**Input data**
= Beginning of Section =

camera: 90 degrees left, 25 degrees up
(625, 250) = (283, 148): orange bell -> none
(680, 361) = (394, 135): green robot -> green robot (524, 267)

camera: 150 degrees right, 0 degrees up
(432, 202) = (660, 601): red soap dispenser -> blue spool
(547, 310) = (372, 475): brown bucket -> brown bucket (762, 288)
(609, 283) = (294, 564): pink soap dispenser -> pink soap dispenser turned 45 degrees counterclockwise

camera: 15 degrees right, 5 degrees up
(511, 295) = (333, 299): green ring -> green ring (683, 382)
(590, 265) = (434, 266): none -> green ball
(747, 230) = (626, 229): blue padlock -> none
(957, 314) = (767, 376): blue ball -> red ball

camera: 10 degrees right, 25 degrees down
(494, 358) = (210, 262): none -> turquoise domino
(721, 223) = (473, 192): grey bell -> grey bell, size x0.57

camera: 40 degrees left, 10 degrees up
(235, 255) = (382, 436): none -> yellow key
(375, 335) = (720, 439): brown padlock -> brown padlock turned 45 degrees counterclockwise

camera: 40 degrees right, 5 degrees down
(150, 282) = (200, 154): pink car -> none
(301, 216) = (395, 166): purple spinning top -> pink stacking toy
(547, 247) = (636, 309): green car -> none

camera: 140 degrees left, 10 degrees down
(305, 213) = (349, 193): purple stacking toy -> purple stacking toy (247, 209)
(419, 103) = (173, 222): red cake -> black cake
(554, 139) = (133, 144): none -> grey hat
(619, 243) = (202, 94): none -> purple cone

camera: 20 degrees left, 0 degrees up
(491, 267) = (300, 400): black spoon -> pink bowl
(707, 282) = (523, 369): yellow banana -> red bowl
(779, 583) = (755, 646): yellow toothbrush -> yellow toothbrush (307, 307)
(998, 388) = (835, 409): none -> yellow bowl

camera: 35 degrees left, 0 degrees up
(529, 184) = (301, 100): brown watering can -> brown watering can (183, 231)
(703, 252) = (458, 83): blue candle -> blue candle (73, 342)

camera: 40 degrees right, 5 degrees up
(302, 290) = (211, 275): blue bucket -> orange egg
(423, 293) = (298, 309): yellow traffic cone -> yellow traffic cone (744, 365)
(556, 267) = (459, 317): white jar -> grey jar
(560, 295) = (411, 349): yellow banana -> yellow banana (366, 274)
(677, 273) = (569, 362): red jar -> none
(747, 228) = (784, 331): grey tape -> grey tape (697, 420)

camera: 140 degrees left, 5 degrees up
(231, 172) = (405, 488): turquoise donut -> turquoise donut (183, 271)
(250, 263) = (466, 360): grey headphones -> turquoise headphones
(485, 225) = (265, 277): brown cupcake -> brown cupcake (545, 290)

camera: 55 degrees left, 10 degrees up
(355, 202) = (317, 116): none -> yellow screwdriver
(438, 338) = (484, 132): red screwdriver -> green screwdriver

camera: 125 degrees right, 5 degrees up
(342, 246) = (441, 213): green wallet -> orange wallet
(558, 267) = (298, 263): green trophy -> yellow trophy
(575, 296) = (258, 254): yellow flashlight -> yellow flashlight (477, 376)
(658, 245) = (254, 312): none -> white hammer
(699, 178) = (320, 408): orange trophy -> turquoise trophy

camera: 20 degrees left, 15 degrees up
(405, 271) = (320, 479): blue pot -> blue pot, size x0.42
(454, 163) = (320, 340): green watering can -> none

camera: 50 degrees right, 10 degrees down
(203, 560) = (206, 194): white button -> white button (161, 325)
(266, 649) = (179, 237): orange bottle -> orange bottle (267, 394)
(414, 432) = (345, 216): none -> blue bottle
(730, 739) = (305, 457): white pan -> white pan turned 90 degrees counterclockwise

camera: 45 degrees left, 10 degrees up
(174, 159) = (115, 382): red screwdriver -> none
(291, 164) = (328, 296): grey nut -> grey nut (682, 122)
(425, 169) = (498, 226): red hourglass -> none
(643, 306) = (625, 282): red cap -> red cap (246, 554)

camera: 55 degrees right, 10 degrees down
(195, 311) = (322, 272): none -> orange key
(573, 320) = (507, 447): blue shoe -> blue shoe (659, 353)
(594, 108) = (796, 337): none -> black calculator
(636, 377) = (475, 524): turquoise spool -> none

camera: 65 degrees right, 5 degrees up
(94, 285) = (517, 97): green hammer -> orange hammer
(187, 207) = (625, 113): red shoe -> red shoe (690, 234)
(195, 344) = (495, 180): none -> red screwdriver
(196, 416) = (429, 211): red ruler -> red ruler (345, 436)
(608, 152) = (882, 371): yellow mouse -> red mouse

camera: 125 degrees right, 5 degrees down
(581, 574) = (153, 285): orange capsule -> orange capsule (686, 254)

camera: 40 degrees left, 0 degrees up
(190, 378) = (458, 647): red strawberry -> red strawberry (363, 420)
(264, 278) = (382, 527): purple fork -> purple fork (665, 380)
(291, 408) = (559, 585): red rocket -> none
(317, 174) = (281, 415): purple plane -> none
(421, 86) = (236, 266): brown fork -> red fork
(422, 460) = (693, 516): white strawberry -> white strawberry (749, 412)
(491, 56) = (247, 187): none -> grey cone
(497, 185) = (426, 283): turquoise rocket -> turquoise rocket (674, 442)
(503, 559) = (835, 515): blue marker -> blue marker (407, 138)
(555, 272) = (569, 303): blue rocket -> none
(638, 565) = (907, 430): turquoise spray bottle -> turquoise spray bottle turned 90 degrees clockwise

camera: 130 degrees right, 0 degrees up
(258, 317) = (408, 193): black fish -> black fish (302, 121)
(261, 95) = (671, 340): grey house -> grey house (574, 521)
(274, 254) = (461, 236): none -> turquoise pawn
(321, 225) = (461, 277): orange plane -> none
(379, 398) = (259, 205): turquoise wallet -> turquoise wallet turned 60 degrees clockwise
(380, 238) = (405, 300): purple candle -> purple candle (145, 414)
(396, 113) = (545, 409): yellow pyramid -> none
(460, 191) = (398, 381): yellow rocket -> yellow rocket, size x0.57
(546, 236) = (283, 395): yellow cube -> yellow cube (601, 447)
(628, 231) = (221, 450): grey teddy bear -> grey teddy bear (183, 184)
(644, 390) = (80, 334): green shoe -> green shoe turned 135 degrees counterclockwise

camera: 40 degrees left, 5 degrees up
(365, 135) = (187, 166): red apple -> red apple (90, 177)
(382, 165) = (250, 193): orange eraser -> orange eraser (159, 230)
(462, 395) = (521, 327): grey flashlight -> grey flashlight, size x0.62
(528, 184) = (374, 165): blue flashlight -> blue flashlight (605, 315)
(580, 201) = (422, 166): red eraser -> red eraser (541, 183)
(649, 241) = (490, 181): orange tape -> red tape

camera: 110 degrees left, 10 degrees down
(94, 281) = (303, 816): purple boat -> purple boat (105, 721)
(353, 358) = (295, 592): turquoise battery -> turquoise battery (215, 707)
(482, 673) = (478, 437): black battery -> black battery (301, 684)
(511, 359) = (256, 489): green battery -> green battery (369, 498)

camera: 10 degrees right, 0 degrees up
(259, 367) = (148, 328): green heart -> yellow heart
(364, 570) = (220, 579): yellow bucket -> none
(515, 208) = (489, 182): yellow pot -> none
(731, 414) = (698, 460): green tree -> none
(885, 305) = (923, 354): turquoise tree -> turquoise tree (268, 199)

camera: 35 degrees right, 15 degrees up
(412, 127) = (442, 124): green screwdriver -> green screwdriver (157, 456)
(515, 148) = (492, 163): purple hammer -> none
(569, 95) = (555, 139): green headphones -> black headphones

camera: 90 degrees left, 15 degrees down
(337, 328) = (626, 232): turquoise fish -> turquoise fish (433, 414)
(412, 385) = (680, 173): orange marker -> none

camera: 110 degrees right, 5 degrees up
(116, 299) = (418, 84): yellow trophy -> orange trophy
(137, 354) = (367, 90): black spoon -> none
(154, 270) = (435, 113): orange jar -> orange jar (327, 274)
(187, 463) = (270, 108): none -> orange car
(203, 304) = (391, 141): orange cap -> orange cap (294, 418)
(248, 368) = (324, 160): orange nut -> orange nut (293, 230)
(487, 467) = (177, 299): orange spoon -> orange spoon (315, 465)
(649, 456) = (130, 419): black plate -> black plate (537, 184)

= End of Section =

**Task directions**
Give back exactly the material above from its opening line to the line bearing "camera: 10 degrees right, 25 degrees down".

**Task answer**
camera: 90 degrees left, 25 degrees up
(625, 250) = (283, 148): orange bell -> none
(680, 361) = (394, 135): green robot -> green robot (524, 267)

camera: 150 degrees right, 0 degrees up
(432, 202) = (660, 601): red soap dispenser -> blue spool
(547, 310) = (372, 475): brown bucket -> brown bucket (762, 288)
(609, 283) = (294, 564): pink soap dispenser -> pink soap dispenser turned 45 degrees counterclockwise

camera: 15 degrees right, 5 degrees up
(511, 295) = (333, 299): green ring -> green ring (683, 382)
(590, 265) = (434, 266): none -> green ball
(747, 230) = (626, 229): blue padlock -> none
(957, 314) = (767, 376): blue ball -> red ball

camera: 10 degrees right, 25 degrees down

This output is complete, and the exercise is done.